This exercise calls for retyping every line below exactly, with the images omitted.

(RECORDS TO USE begins)

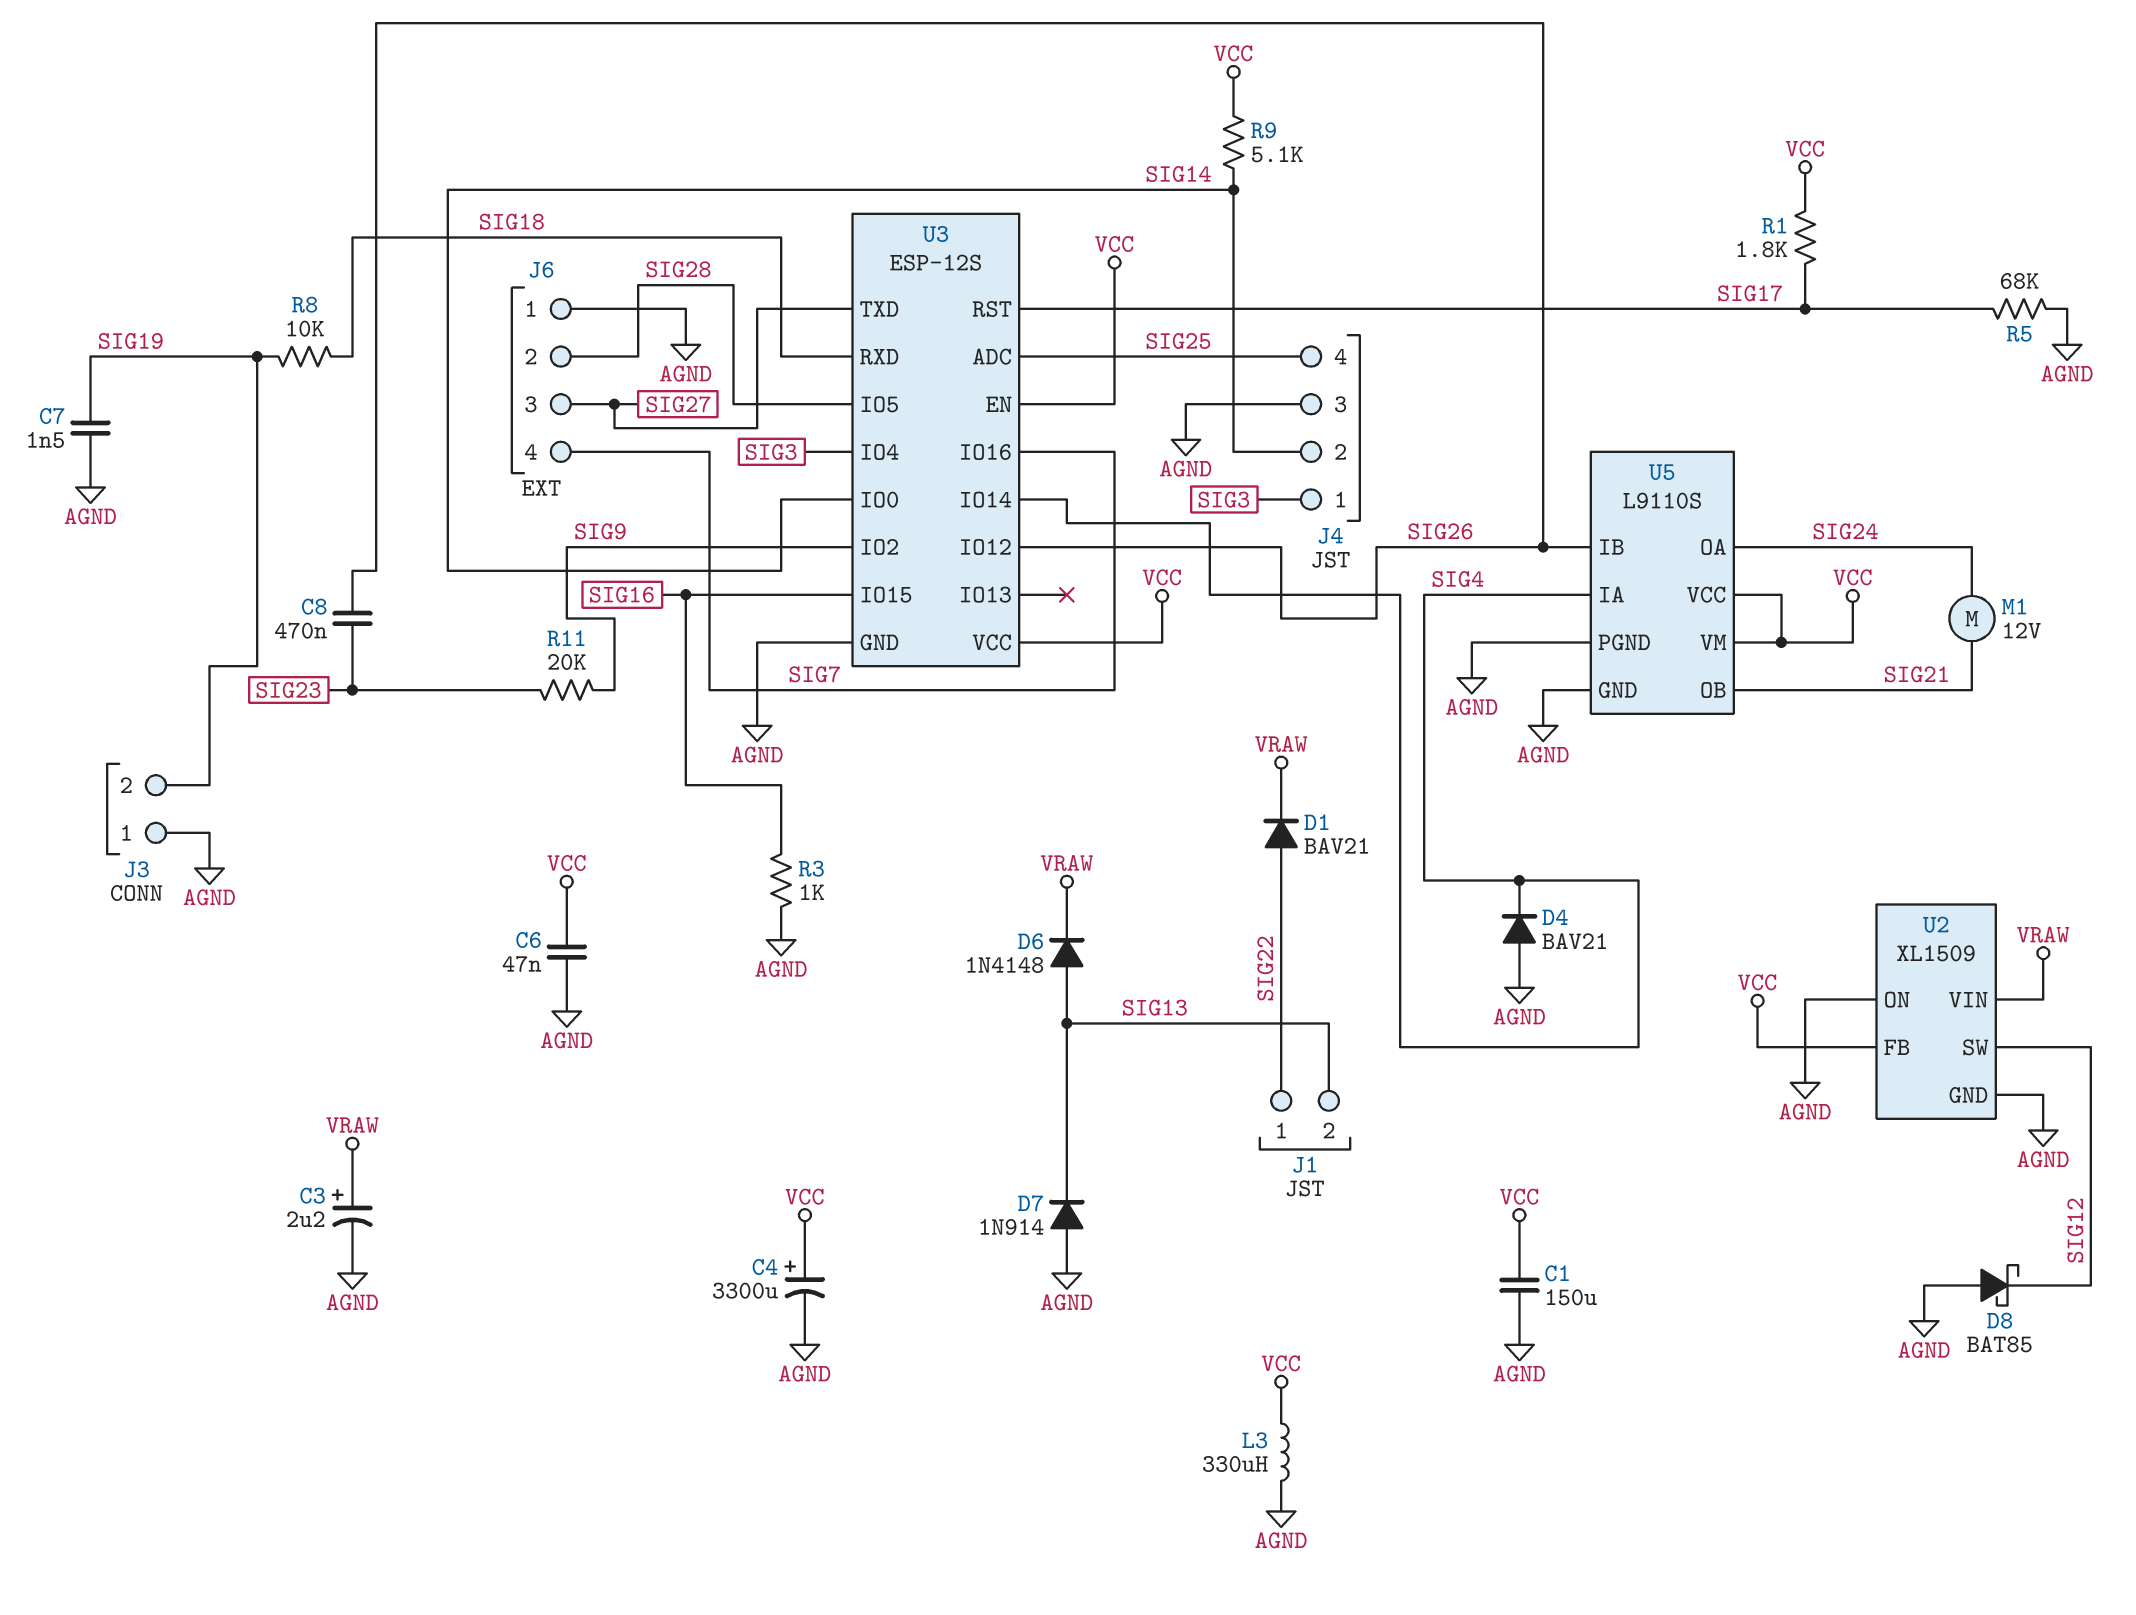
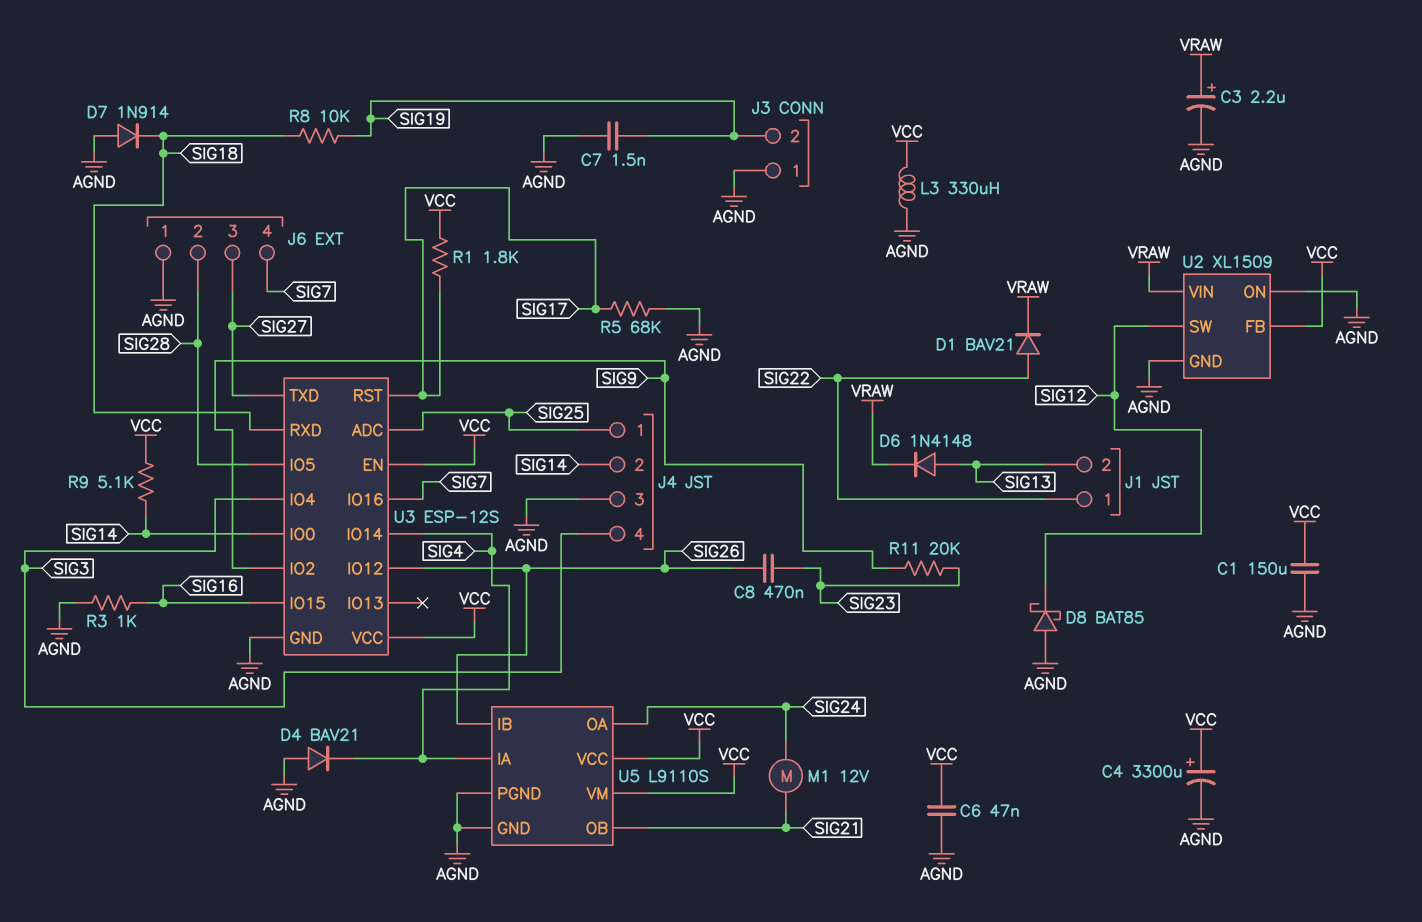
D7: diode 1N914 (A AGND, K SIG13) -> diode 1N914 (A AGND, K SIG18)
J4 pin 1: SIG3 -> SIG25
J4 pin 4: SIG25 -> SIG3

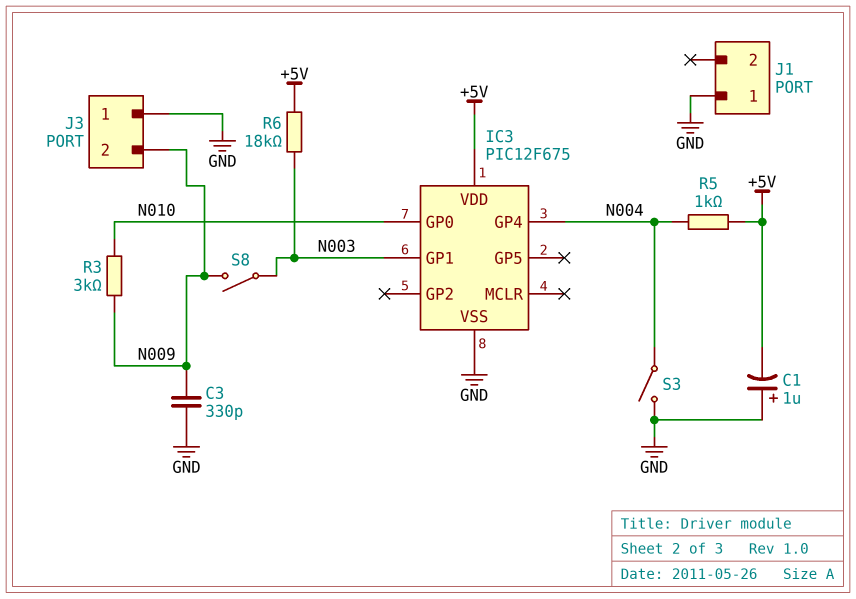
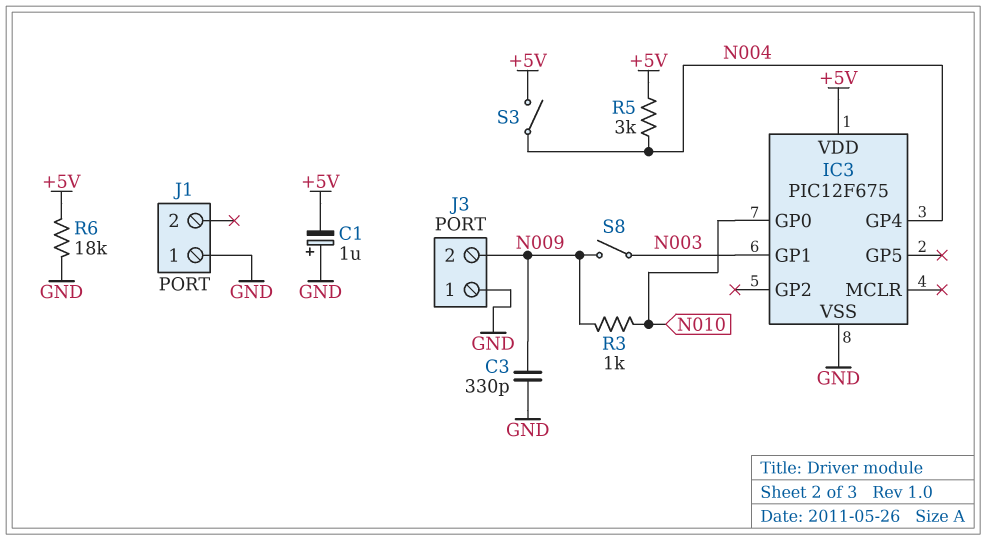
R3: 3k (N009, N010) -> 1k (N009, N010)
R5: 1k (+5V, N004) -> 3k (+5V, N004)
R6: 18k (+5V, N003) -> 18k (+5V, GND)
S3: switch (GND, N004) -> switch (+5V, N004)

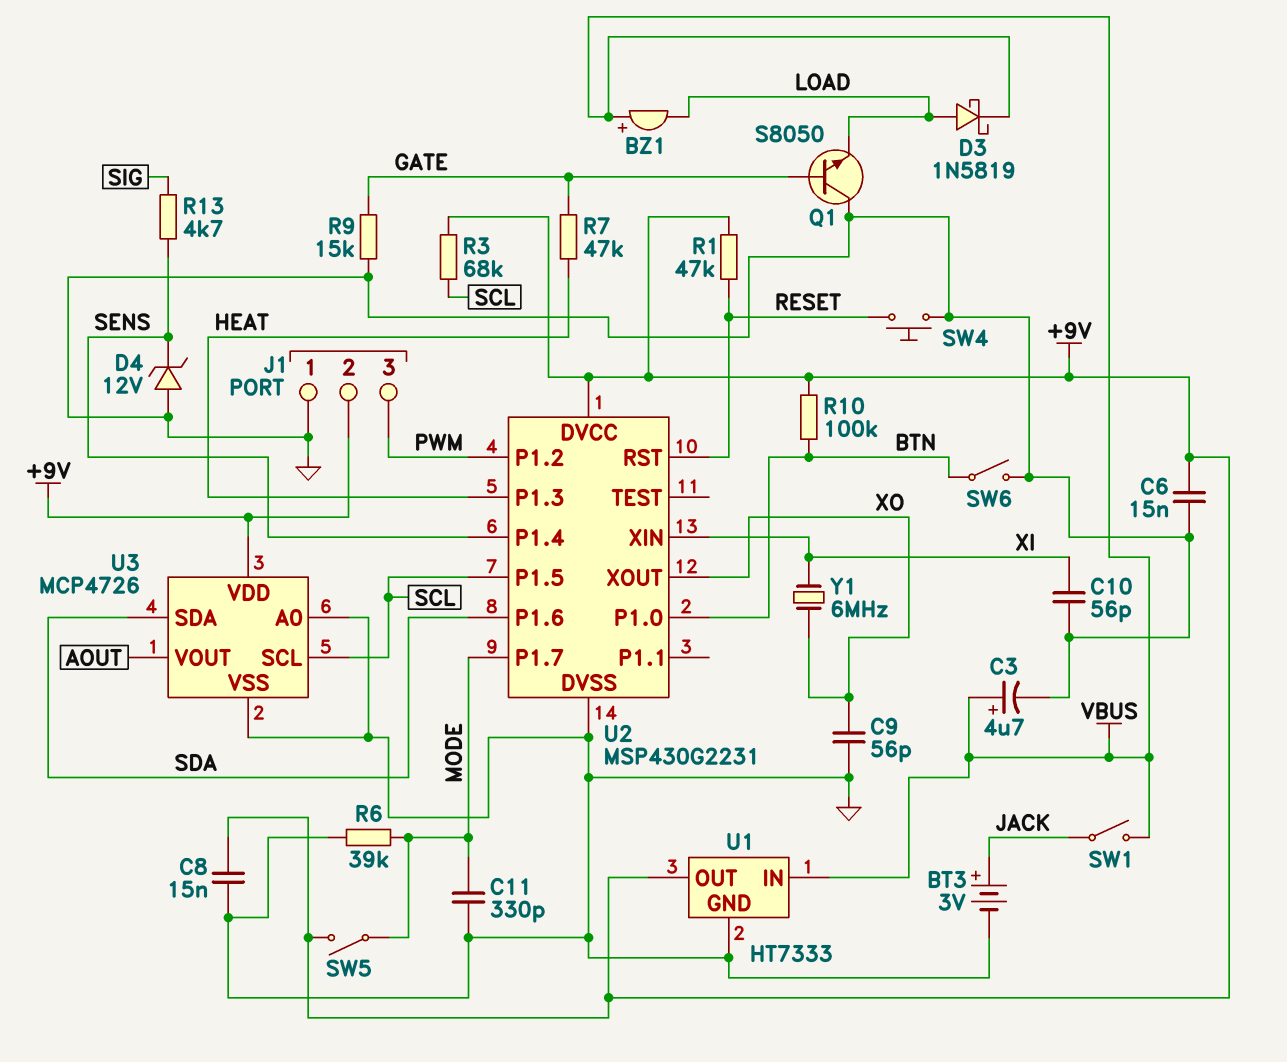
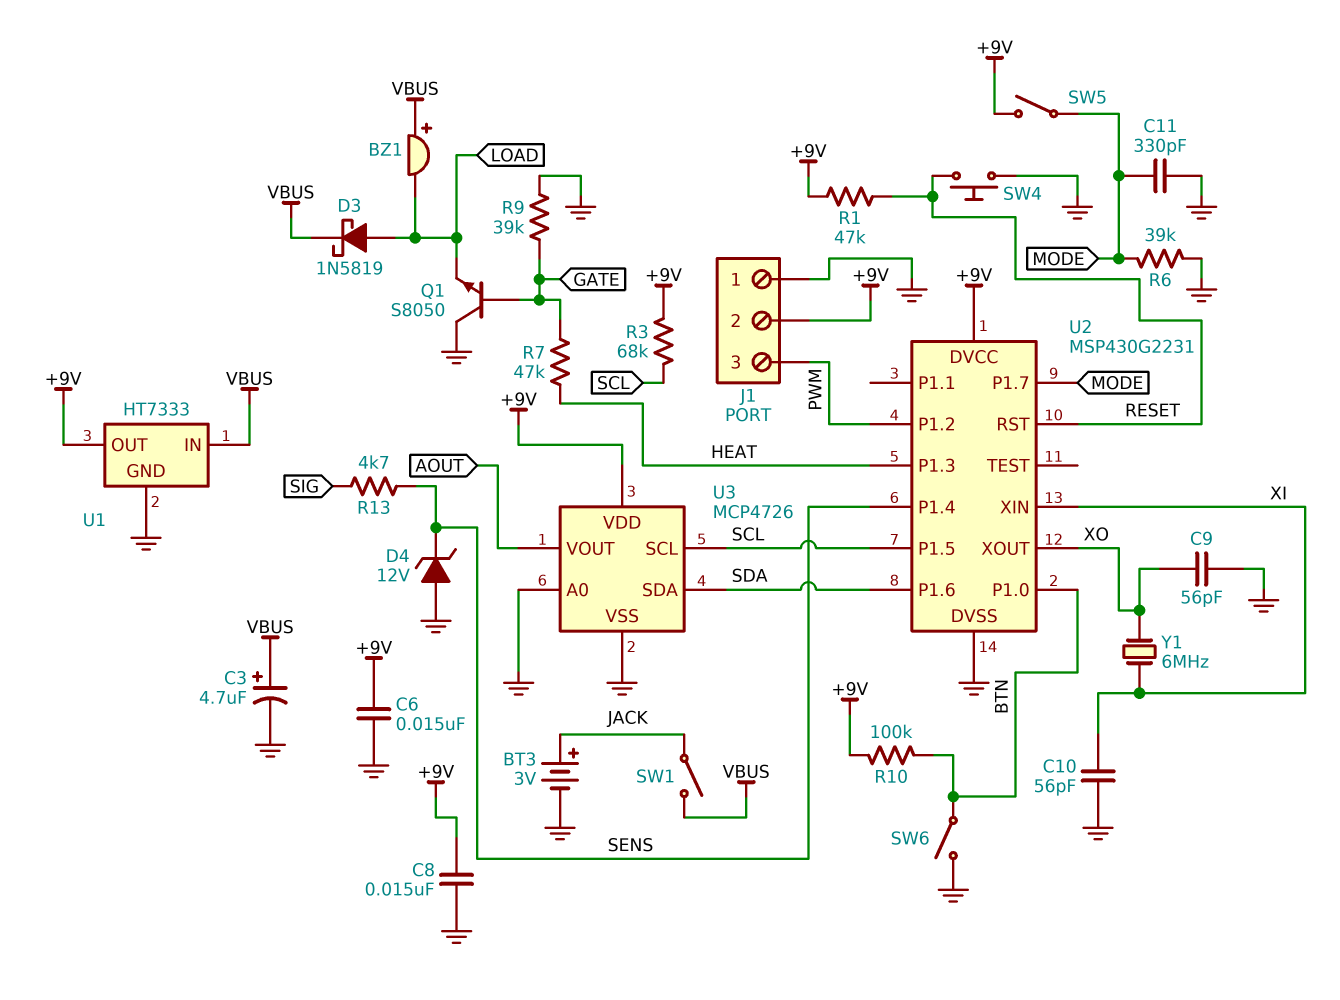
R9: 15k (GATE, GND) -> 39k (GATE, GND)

(RECORDS TO USE ends)

__RESULT FOR THIS TASK__
D7: diode 1N914 (A AGND, K SIG13) -> diode 1N914 (A AGND, K SIG18)
J4 pin 1: SIG3 -> SIG25
J4 pin 4: SIG25 -> SIG3

R3: 3k (N009, N010) -> 1k (N009, N010)
R5: 1k (+5V, N004) -> 3k (+5V, N004)
R6: 18k (+5V, N003) -> 18k (+5V, GND)
S3: switch (GND, N004) -> switch (+5V, N004)

R9: 15k (GATE, GND) -> 39k (GATE, GND)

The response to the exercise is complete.